:: Given data ::
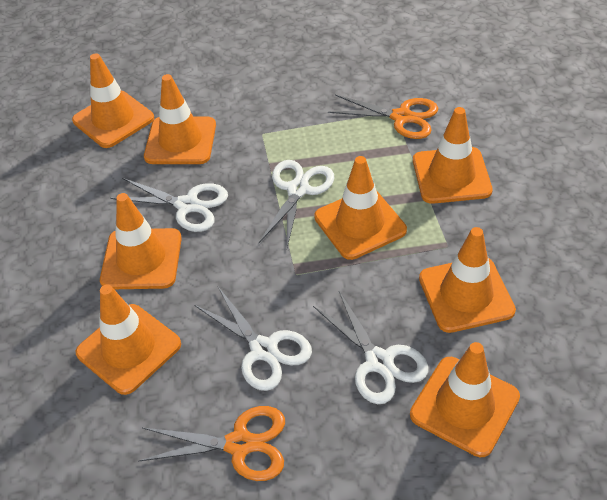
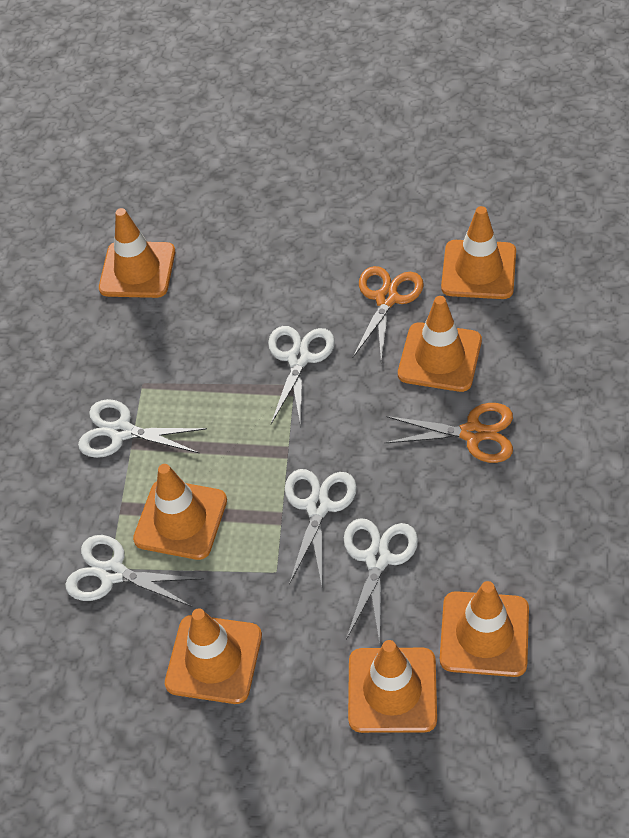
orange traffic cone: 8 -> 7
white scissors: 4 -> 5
...
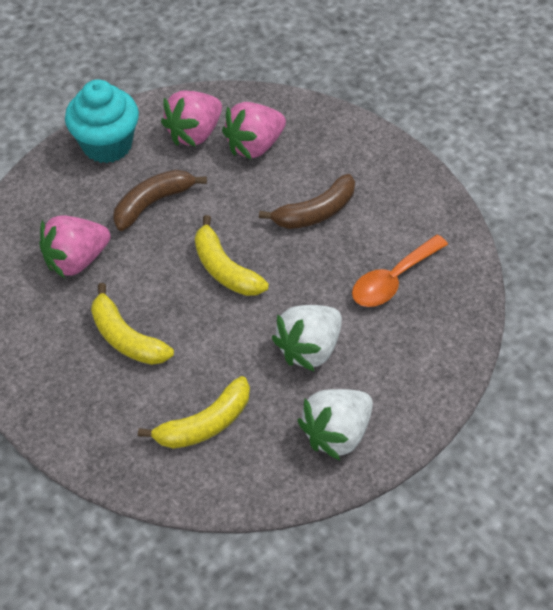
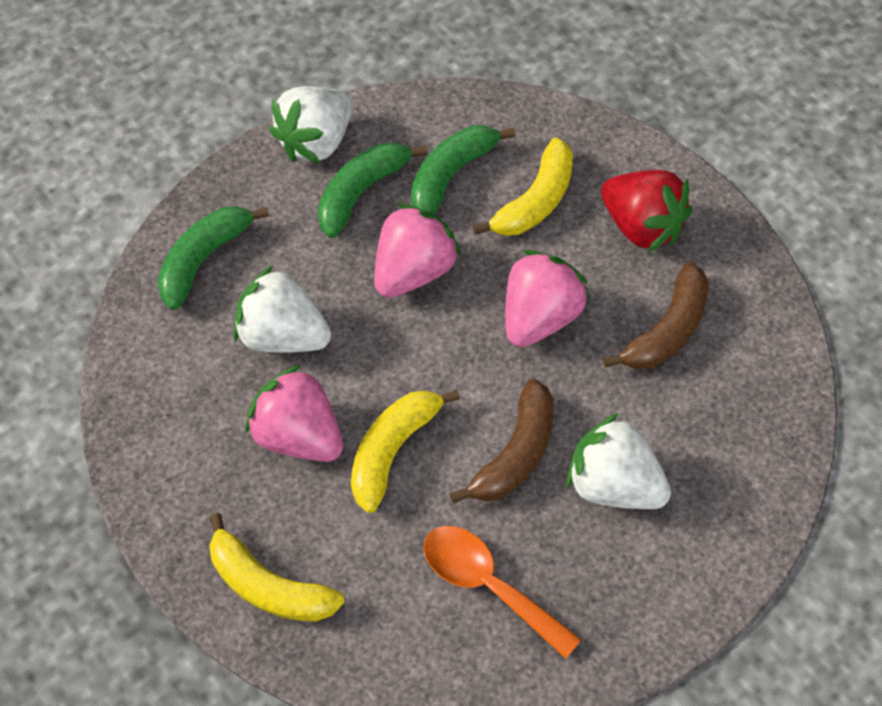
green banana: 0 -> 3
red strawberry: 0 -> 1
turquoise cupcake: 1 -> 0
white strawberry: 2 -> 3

:: What to do ::
In the entries above, find the line with "red strawberry: 0 -> 1" and the line with "white strawberry: 2 -> 3", then restate word for word both of them and every line between, with nothing more.

:: Solution to this task ::
red strawberry: 0 -> 1
turquoise cupcake: 1 -> 0
white strawberry: 2 -> 3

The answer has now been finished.